Brief
Images aside, the whole listing should be written out word for word.

Data listing
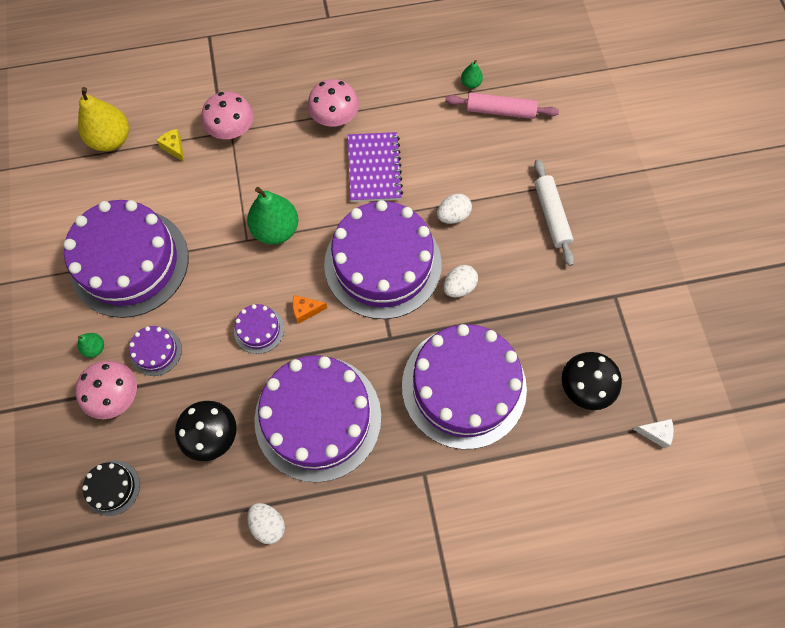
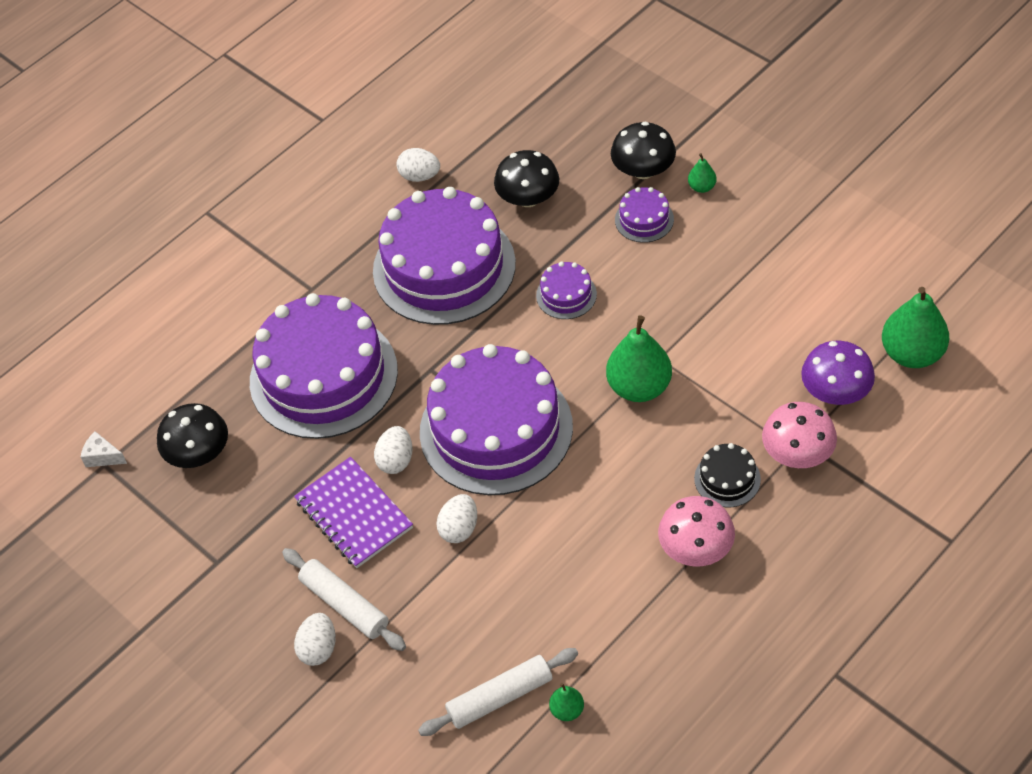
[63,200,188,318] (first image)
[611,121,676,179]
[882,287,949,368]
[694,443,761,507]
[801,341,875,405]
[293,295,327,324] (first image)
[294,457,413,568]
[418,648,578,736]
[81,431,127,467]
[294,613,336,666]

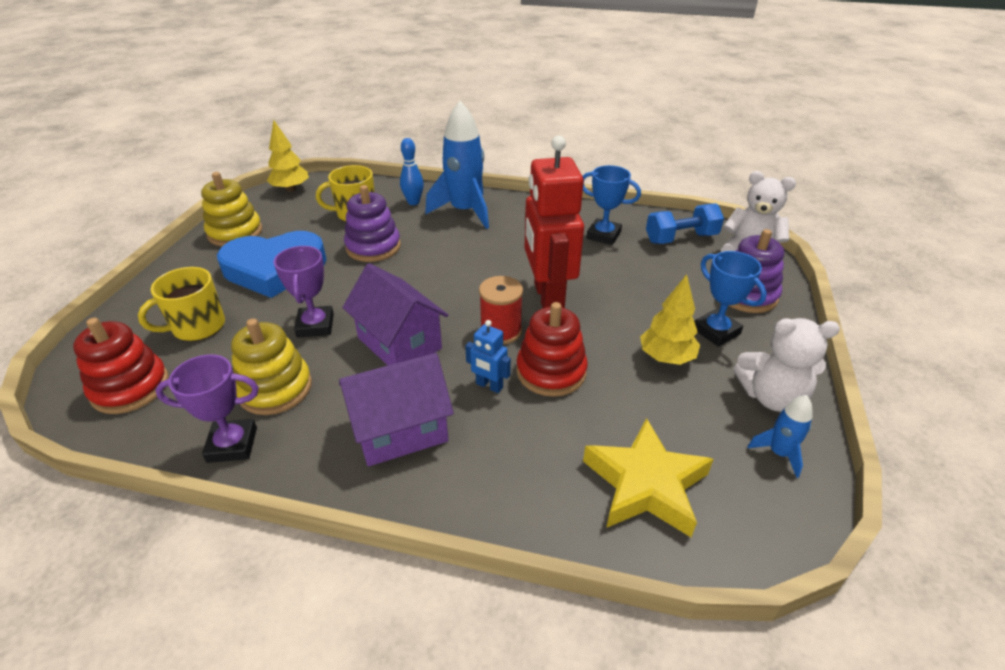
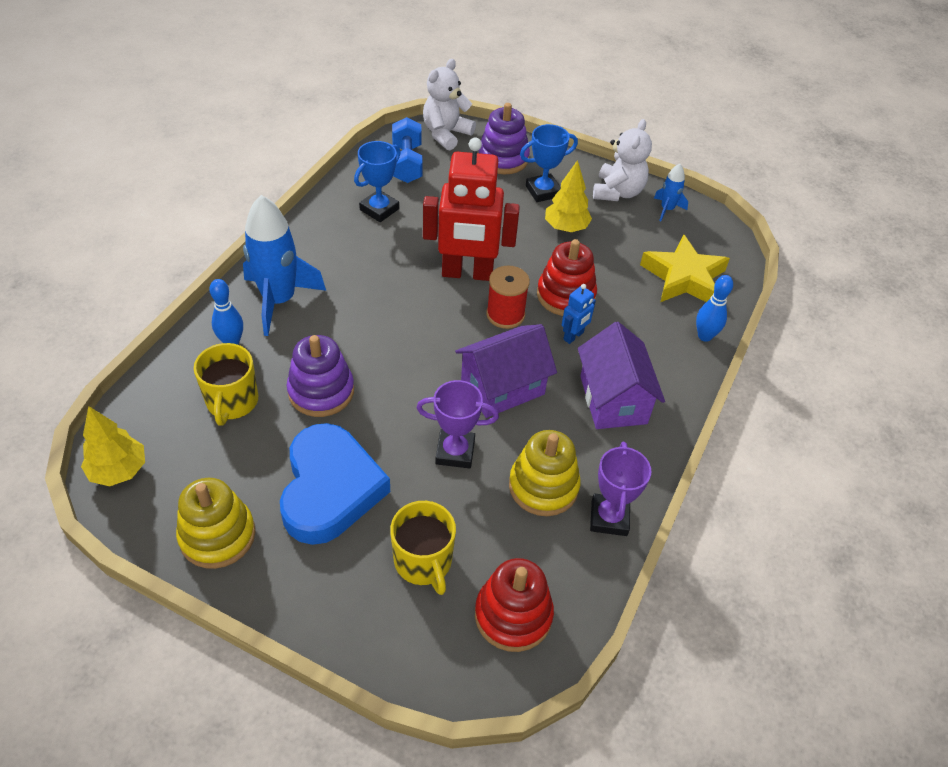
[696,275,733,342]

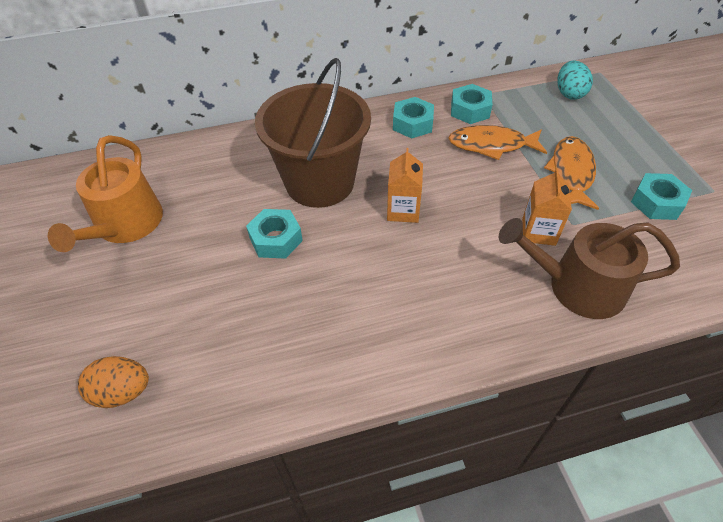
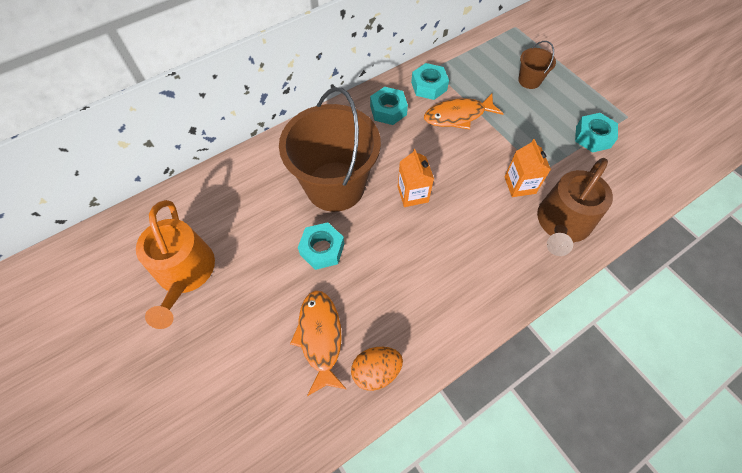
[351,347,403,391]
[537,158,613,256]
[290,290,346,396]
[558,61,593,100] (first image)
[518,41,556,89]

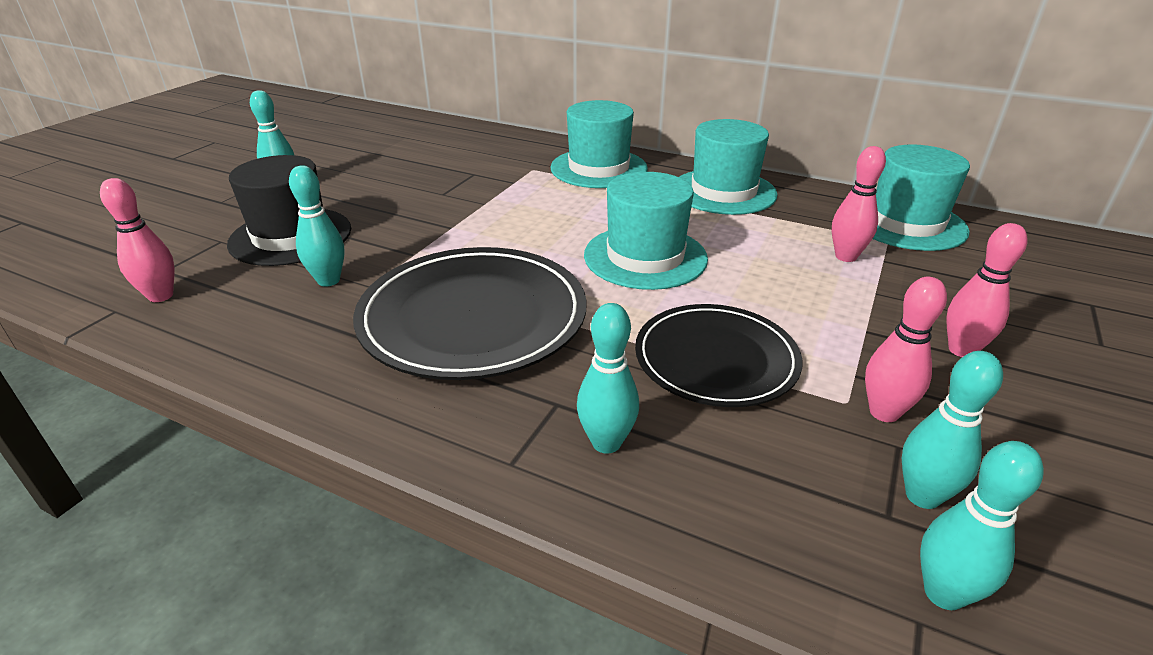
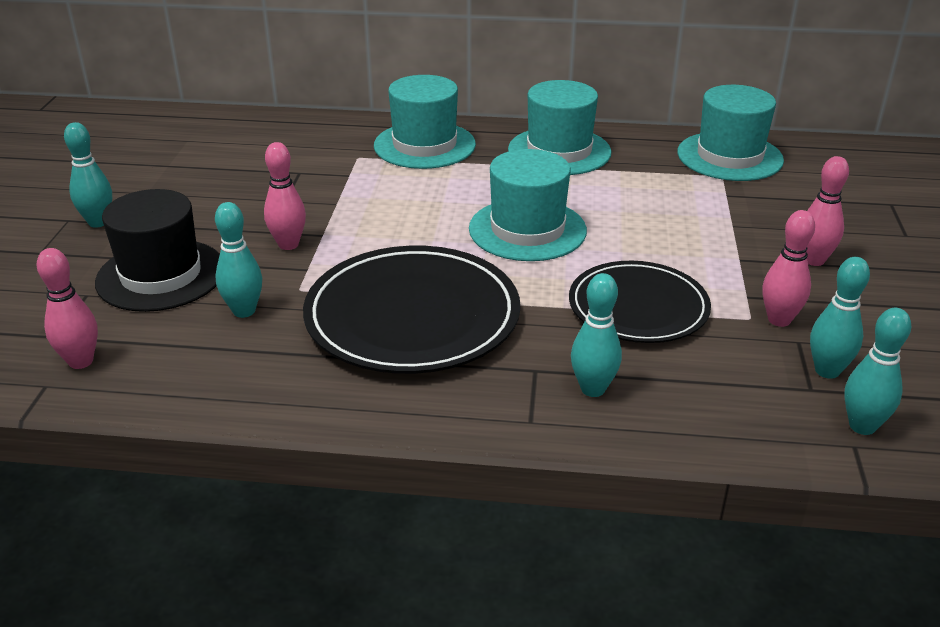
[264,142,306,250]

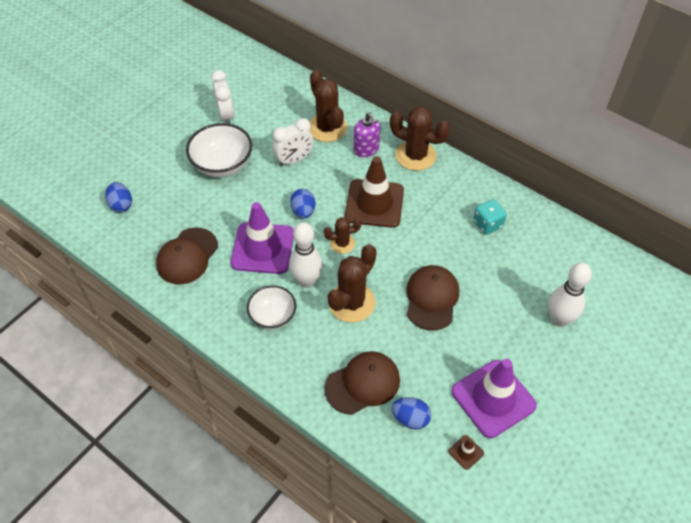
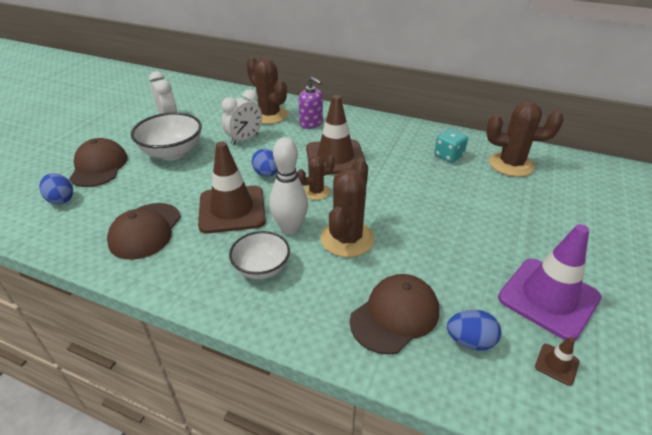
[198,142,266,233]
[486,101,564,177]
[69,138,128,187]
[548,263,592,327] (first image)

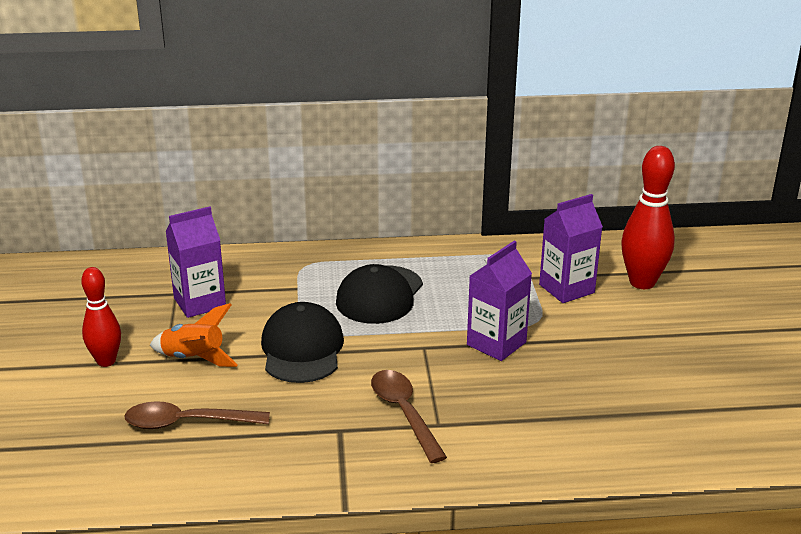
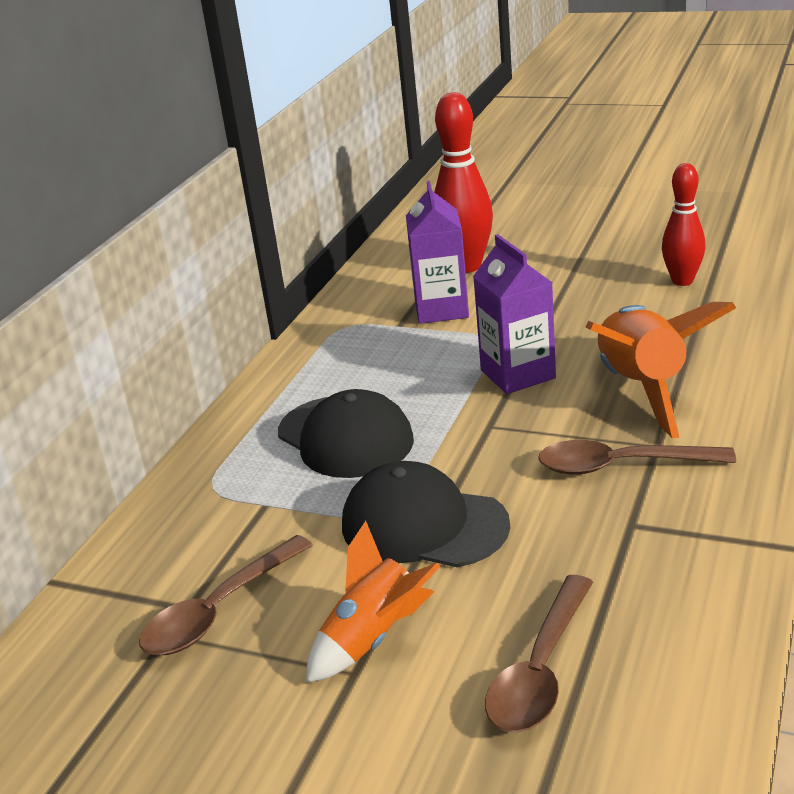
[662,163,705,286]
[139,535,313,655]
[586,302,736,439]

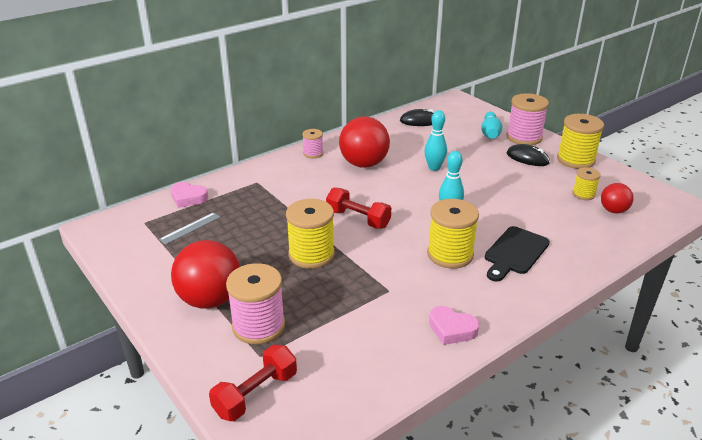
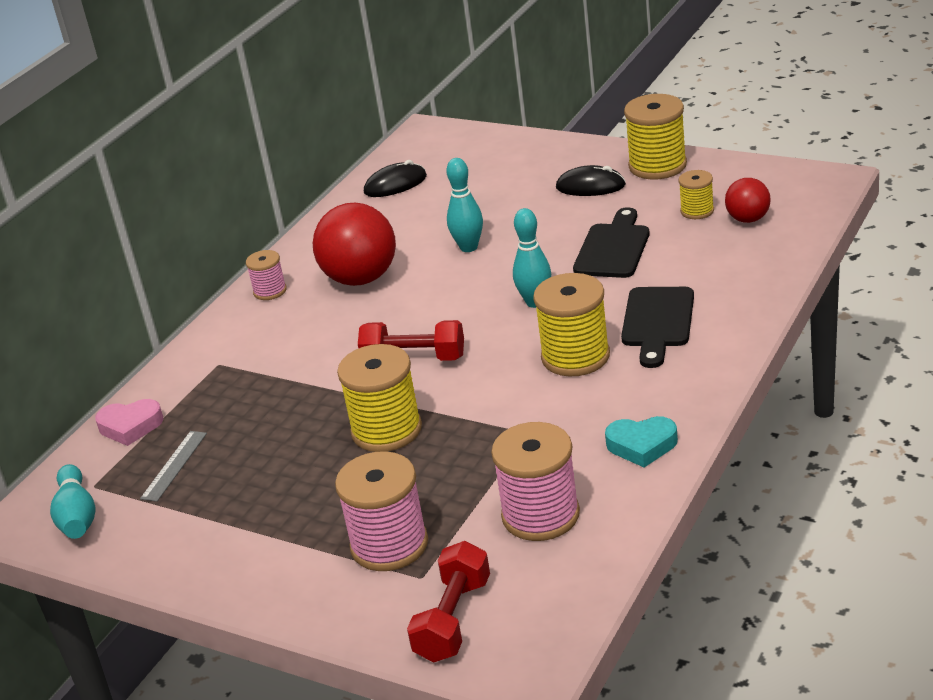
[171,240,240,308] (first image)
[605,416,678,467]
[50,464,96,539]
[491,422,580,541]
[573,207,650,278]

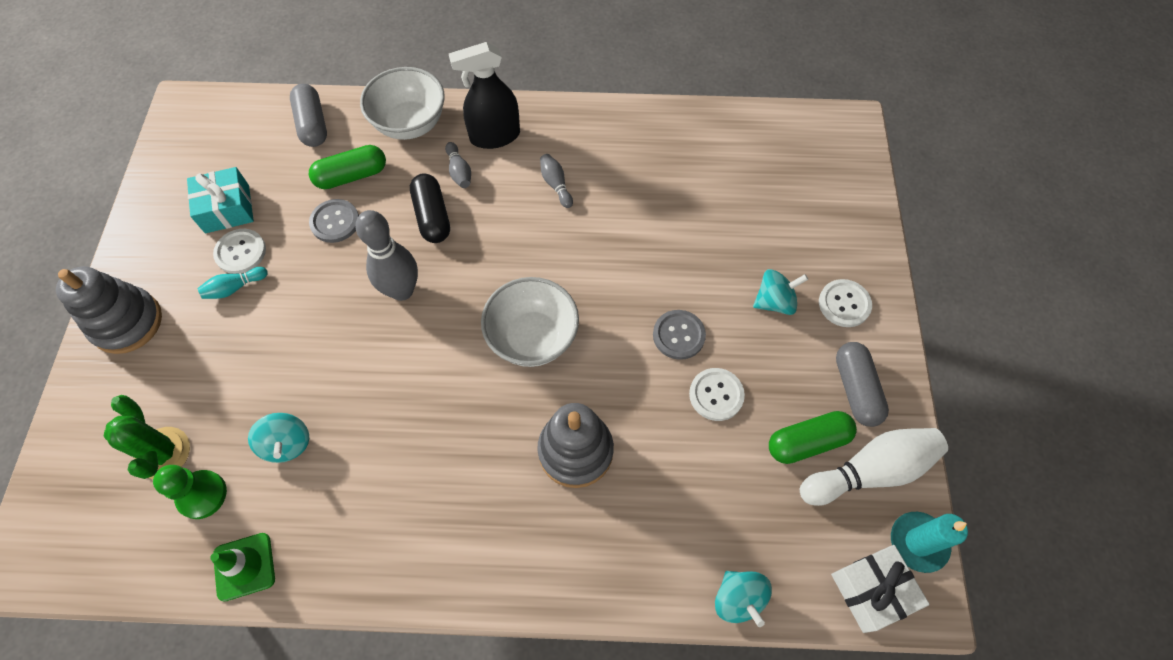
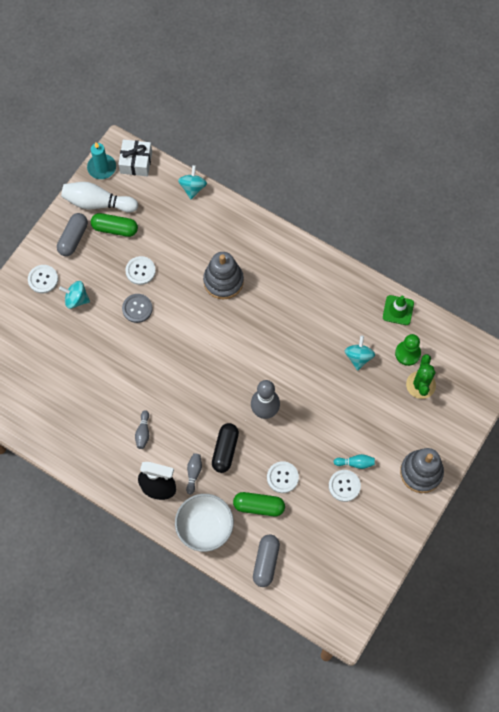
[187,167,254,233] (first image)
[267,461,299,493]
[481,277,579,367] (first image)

Exercise answer
[63,200,188,318] (first image)
[611,121,676,179]
[882,287,949,368]
[694,443,761,507]
[801,341,875,405]
[293,295,327,324] (first image)
[294,457,413,568]
[418,648,578,736]
[81,431,127,467]
[294,613,336,666]

[696,275,733,342]

[351,347,403,391]
[537,158,613,256]
[290,290,346,396]
[558,61,593,100] (first image)
[518,41,556,89]

[264,142,306,250]

[198,142,266,233]
[486,101,564,177]
[69,138,128,187]
[548,263,592,327] (first image)

[662,163,705,286]
[139,535,313,655]
[586,302,736,439]

[171,240,240,308] (first image)
[605,416,678,467]
[50,464,96,539]
[491,422,580,541]
[573,207,650,278]

[187,167,254,233] (first image)
[267,461,299,493]
[481,277,579,367] (first image)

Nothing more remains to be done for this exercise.